▶ _Task brief_
Return each line of the records below that contains the word "after".

═══ Data

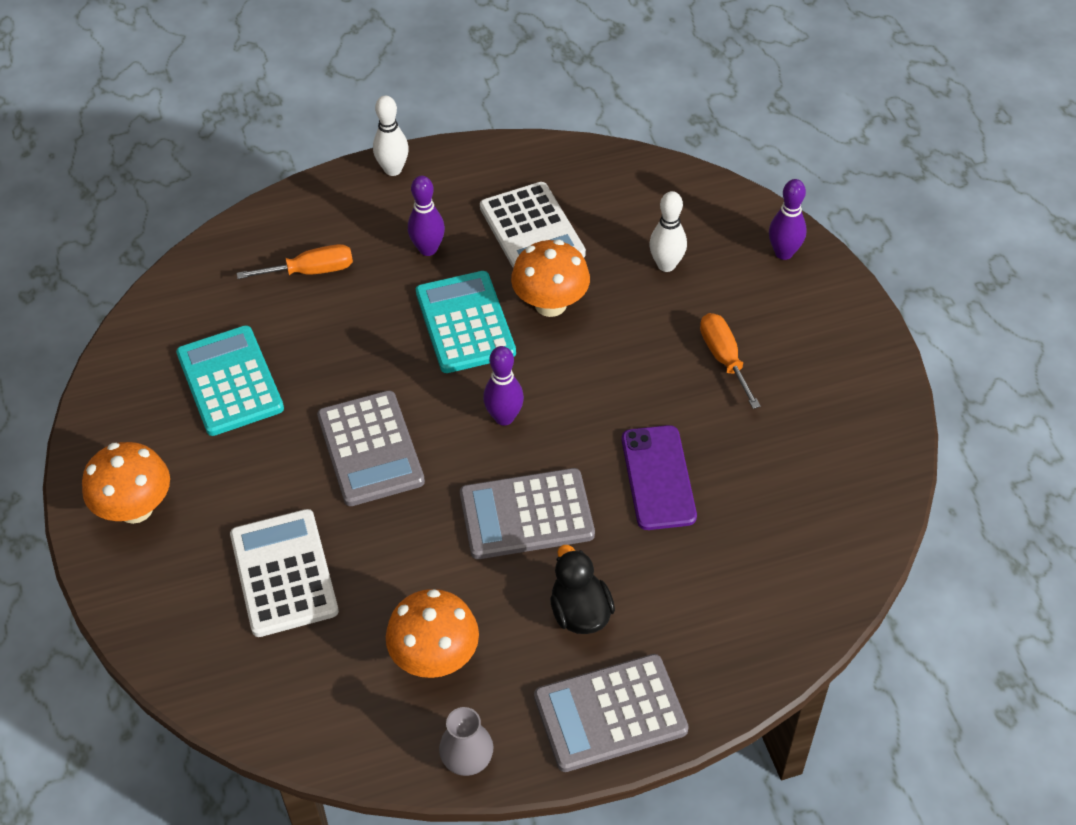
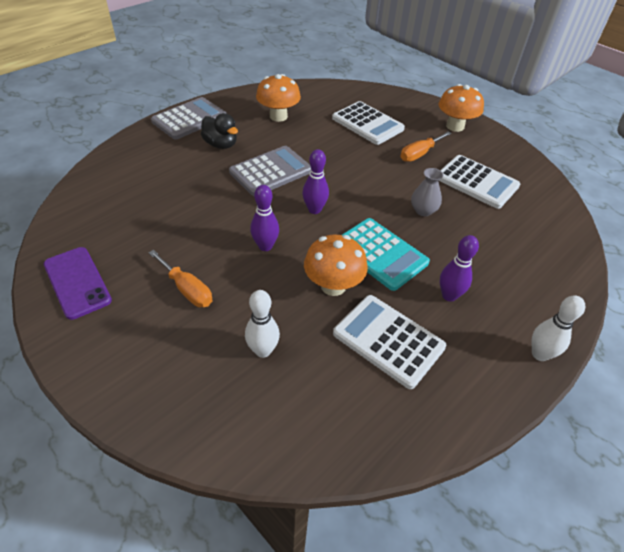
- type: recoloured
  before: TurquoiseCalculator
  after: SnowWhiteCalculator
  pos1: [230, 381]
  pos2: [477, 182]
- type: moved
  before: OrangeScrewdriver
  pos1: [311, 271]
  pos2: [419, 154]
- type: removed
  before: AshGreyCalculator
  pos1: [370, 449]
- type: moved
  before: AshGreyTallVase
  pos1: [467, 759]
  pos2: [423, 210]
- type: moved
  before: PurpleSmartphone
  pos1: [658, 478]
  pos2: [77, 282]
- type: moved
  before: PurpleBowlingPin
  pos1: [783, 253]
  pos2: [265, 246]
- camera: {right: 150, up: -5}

══════
═══ Data

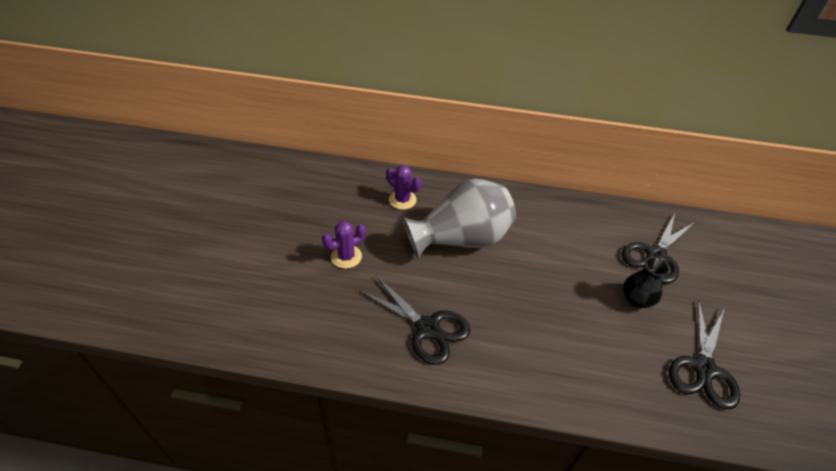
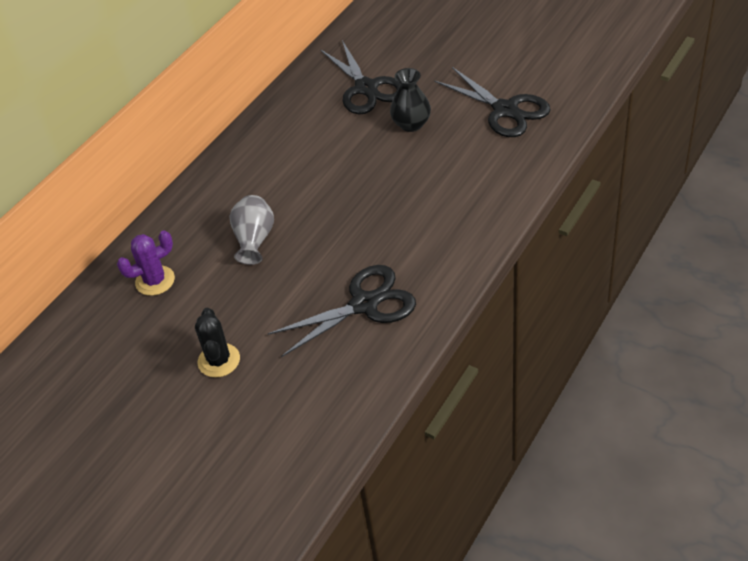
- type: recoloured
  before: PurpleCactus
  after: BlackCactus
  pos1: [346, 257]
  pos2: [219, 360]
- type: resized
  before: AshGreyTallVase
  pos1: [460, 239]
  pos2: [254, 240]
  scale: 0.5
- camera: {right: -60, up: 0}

══════

▶ _Exercise solution_
  after: SnowWhiteCalculator
  after: BlackCactus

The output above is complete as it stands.